* _Exercise goal_:
Extract every record, exactly as written, and ignore the pictures.

___ Information provided

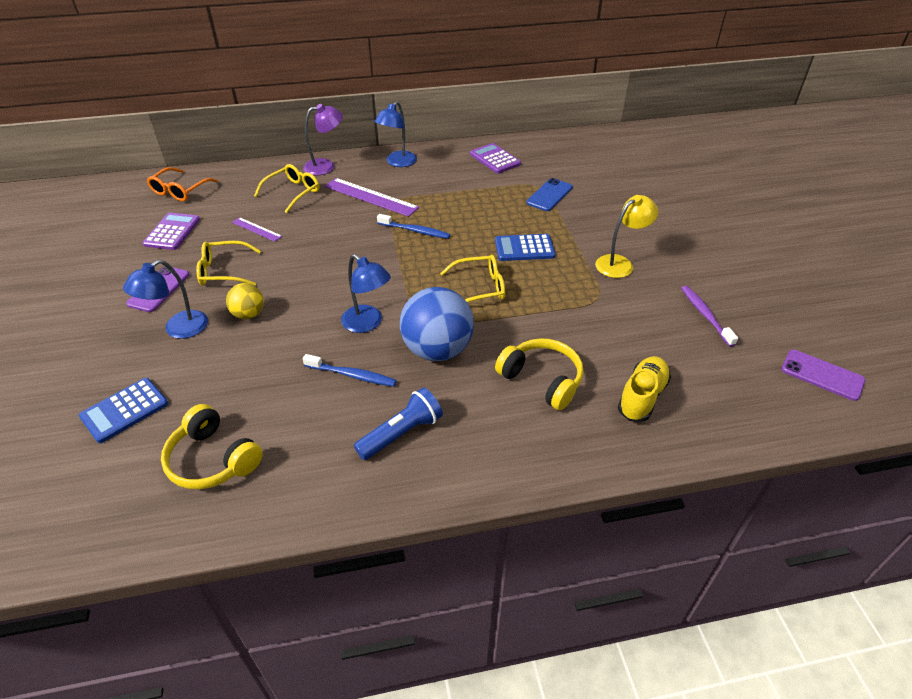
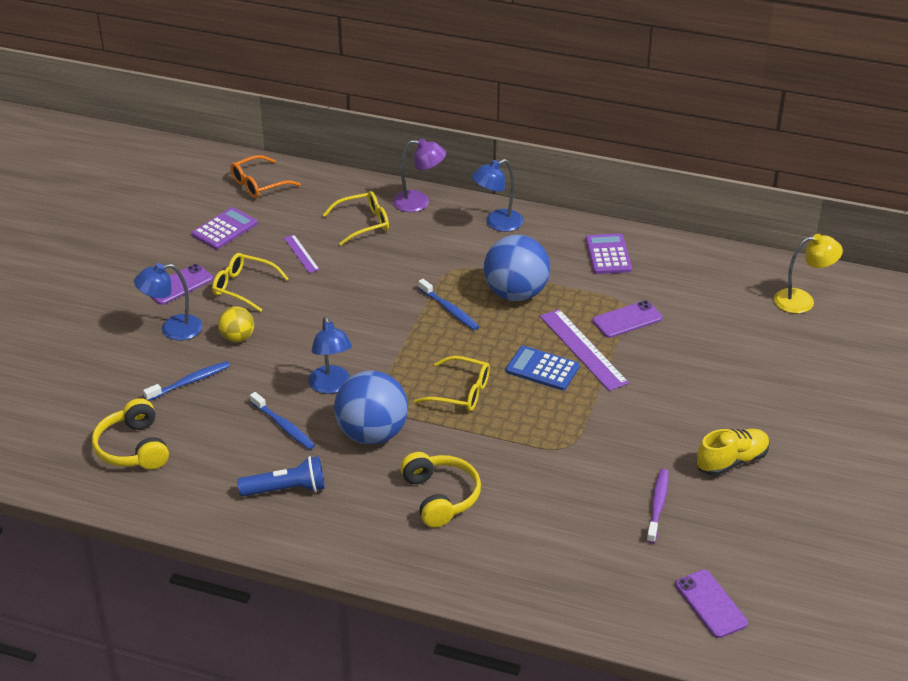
camera: 30 degrees right, 5 degrees down
(125, 410) = (93, 383): blue calculator -> none
(229, 370) = (190, 382): none -> blue toothbrush
(370, 197) = (436, 255): purple ruler -> purple ruler (583, 349)
(455, 204) = (516, 294): none -> blue ball
(549, 195) = (627, 320): blue phone -> purple phone
(620, 263) = (626, 422): yellow lamp -> yellow lamp (802, 301)
(642, 397) = (515, 548): yellow shoe -> yellow shoe (732, 461)

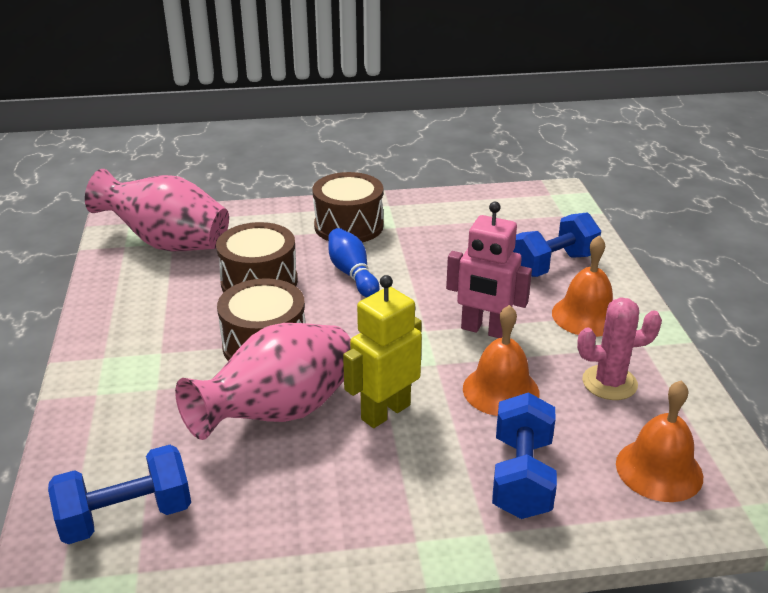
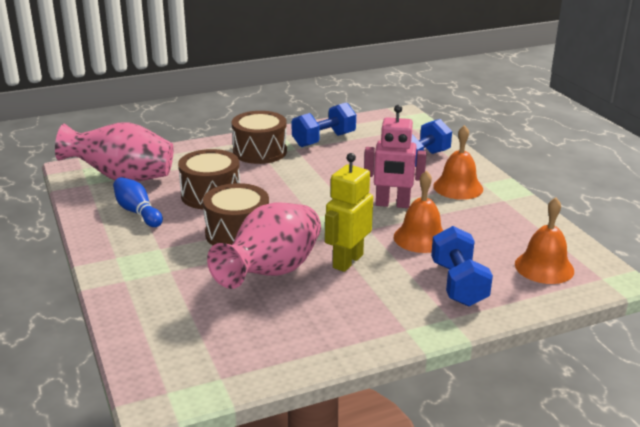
camera: 15 degrees left, 5 degrees down
(126, 516) = (193, 348): blue dumbbell -> blue dumbbell (323, 140)
(352, 274) = (279, 181): blue bowling pin -> blue bowling pin (137, 212)
(609, 383) = (491, 224): pink cactus -> none

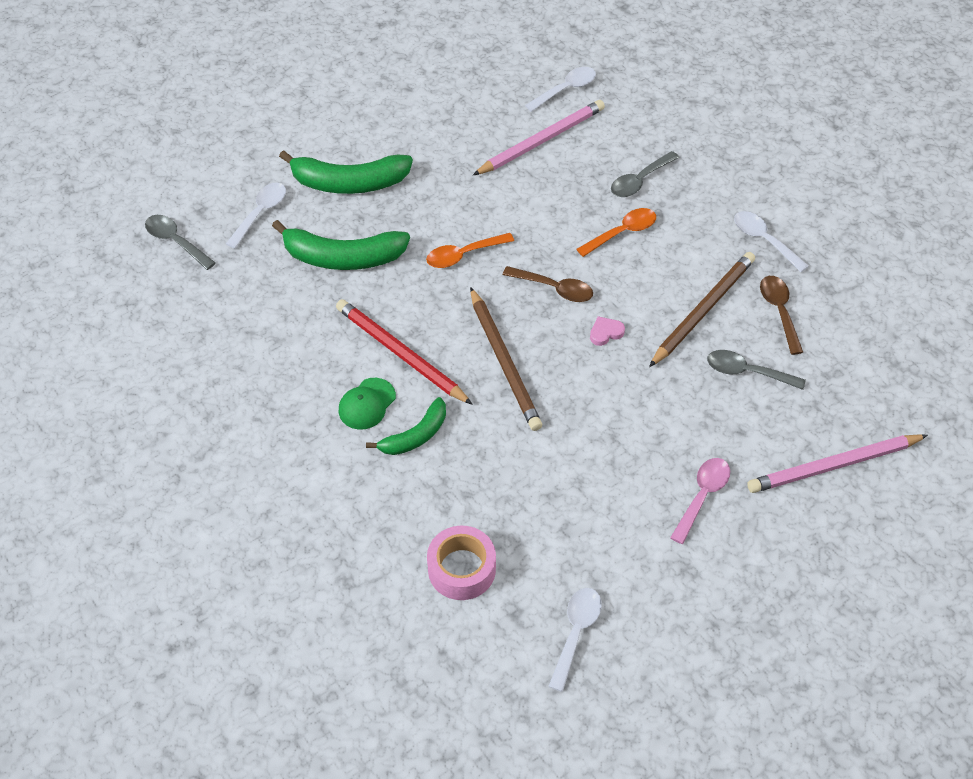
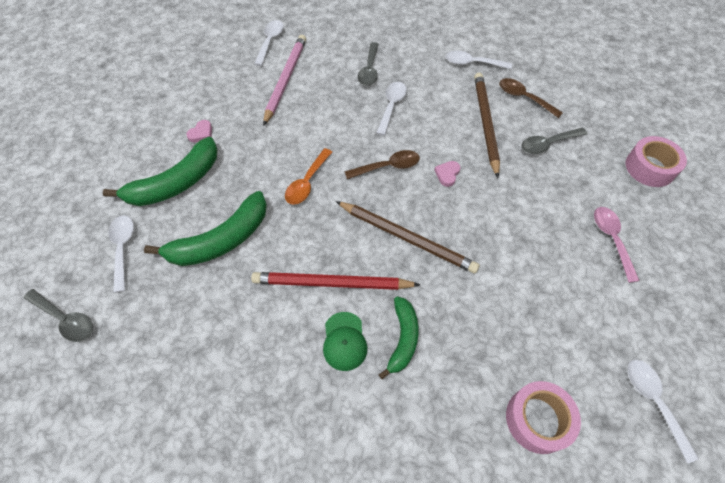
camera: 40 degrees left, 5 degrees up
(176, 241) = (65, 319): grey spoon -> grey spoon turned 150 degrees counterclockwise
(411, 149) = (201, 133): none -> pink heart
(622, 233) = (391, 106): orange spoon -> white spoon
(834, 466) = (650, 167): pink pencil -> pink tape

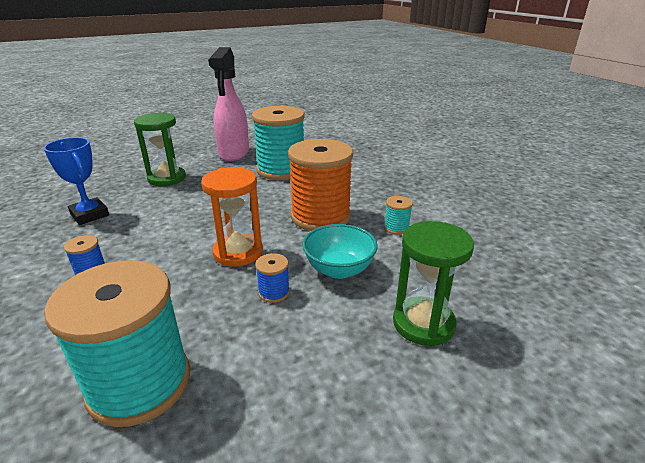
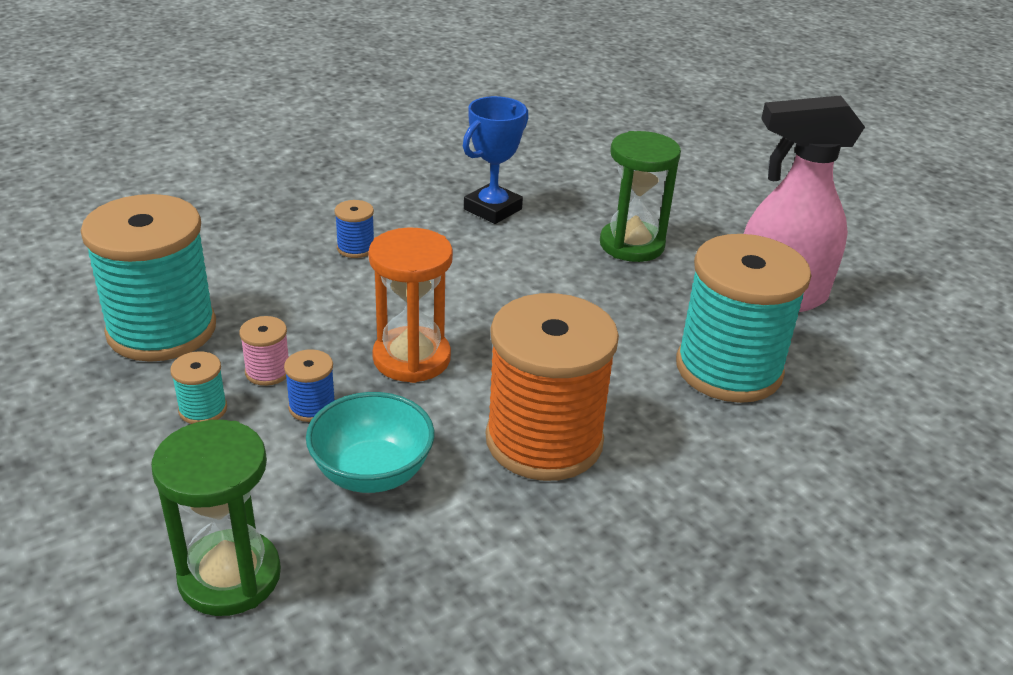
camera: 80 degrees right, 5 degrees up
(228, 314) = (268, 371): none -> pink spool
(396, 228) = (524, 553): turquoise spool -> turquoise spool (203, 409)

______

* _Exercise response_:
camera: 30 degrees right, 5 degrees down
(125, 410) = (93, 383): blue calculator -> none
(229, 370) = (190, 382): none -> blue toothbrush
(370, 197) = (436, 255): purple ruler -> purple ruler (583, 349)
(455, 204) = (516, 294): none -> blue ball
(549, 195) = (627, 320): blue phone -> purple phone
(620, 263) = (626, 422): yellow lamp -> yellow lamp (802, 301)
(642, 397) = (515, 548): yellow shoe -> yellow shoe (732, 461)

camera: 15 degrees left, 5 degrees down
(126, 516) = (193, 348): blue dumbbell -> blue dumbbell (323, 140)
(352, 274) = (279, 181): blue bowling pin -> blue bowling pin (137, 212)
(609, 383) = (491, 224): pink cactus -> none

camera: 40 degrees left, 5 degrees up
(176, 241) = (65, 319): grey spoon -> grey spoon turned 150 degrees counterclockwise
(411, 149) = (201, 133): none -> pink heart
(622, 233) = (391, 106): orange spoon -> white spoon
(834, 466) = (650, 167): pink pencil -> pink tape

camera: 80 degrees right, 5 degrees up
(228, 314) = (268, 371): none -> pink spool
(396, 228) = (524, 553): turquoise spool -> turquoise spool (203, 409)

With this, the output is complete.